- **TASK DETAILS**: Each line of the records must appear in your answer exactly, with no pictures.

- **INPUT DATA**:

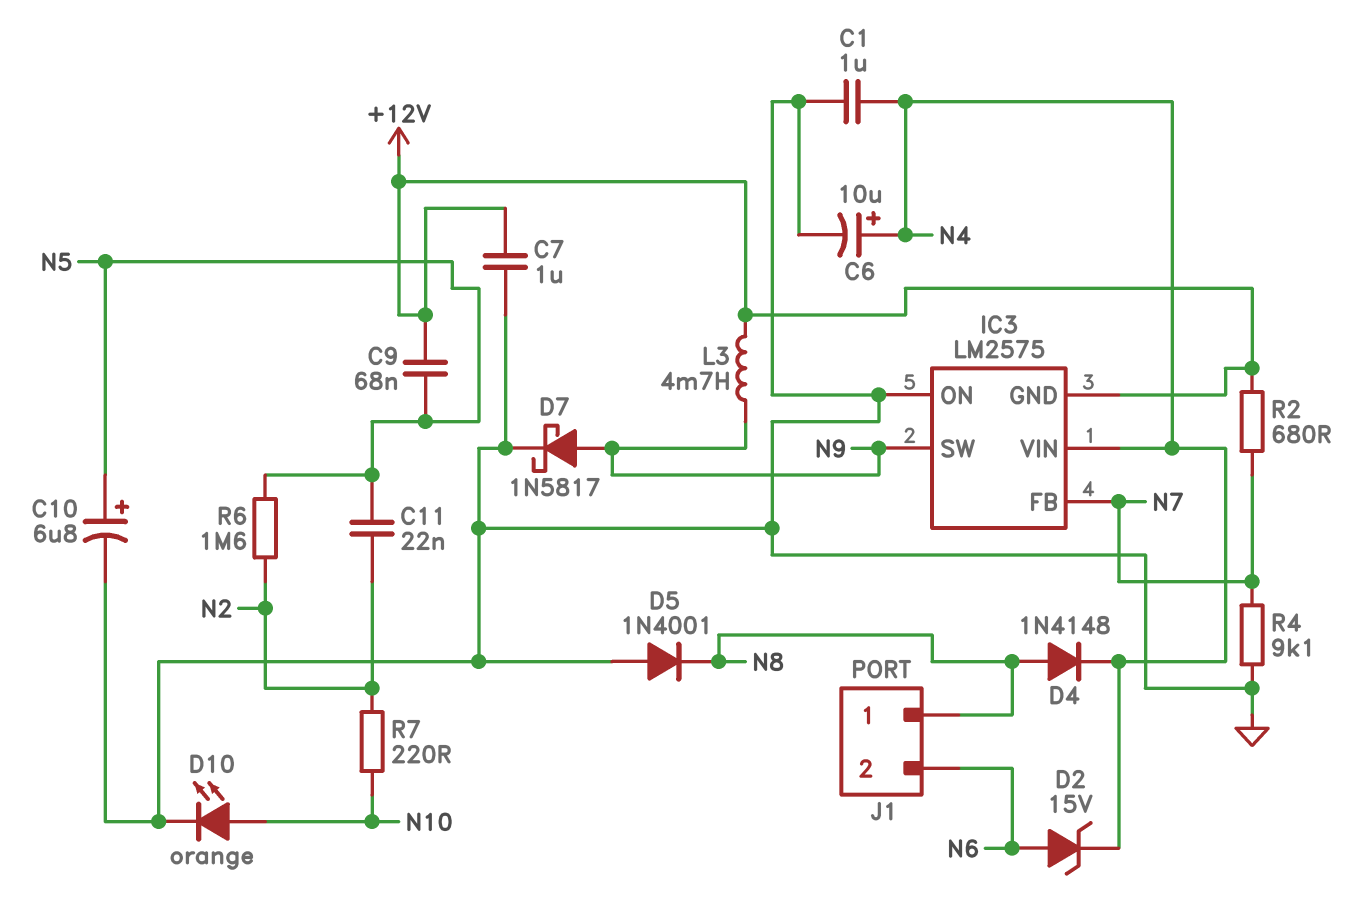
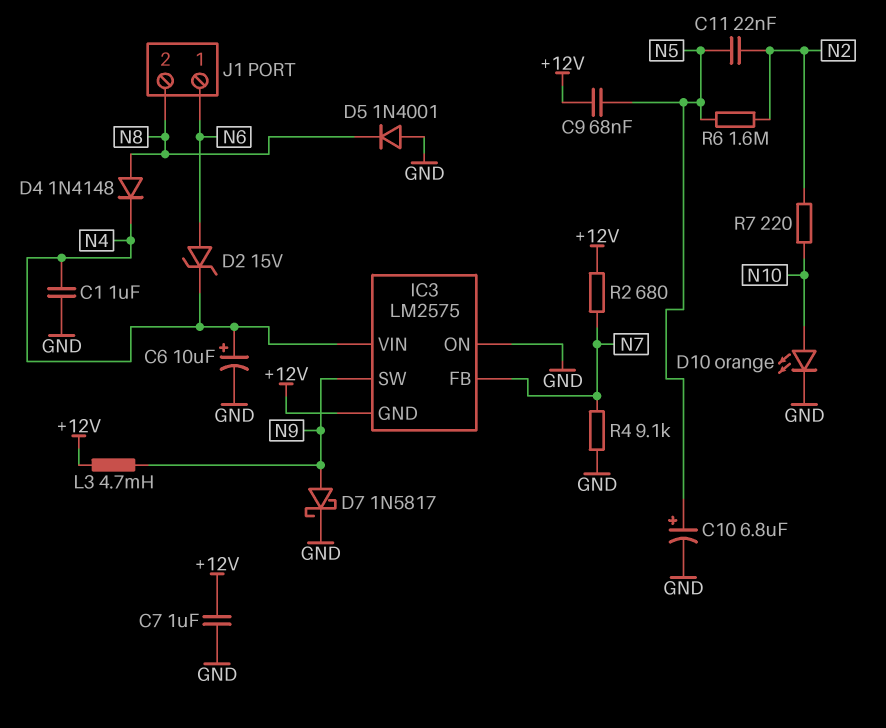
J1 pin 1: N8 -> N6
J1 pin 2: N6 -> N8

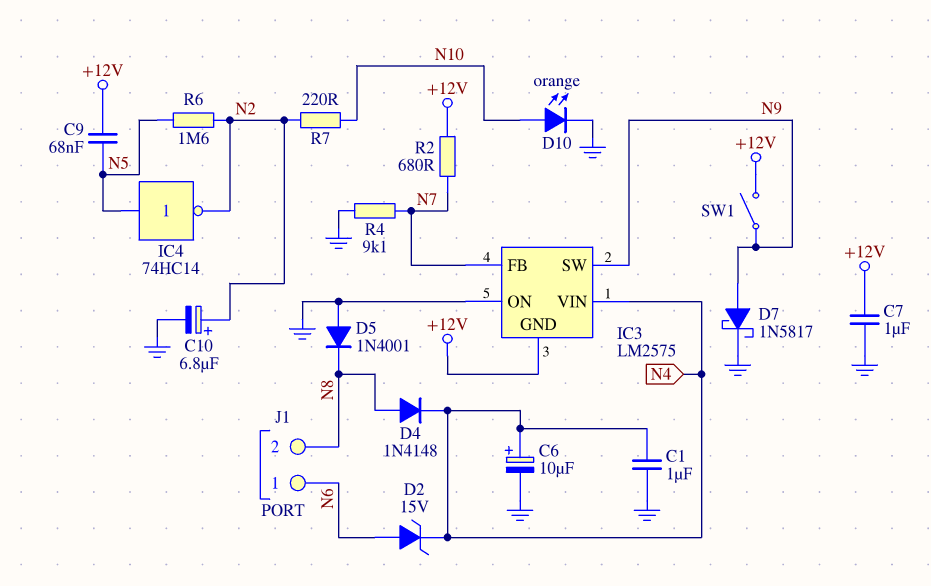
C10: 6.8uF (plus N5, minus GND) -> 6.8uF (plus N2, minus GND)
C11: 22nF (N2, N5) -> none
IC4: none -> NOT 74HC14 (in N5, out N2)
L3: 4.7mH (+12V, N9) -> none
SW1: none -> switch (+12V, N9)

- **EXERCISE RESPONSE**:
J1 pin 1: N8 -> N6
J1 pin 2: N6 -> N8

C10: 6.8uF (plus N5, minus GND) -> 6.8uF (plus N2, minus GND)
C11: 22nF (N2, N5) -> none
IC4: none -> NOT 74HC14 (in N5, out N2)
L3: 4.7mH (+12V, N9) -> none
SW1: none -> switch (+12V, N9)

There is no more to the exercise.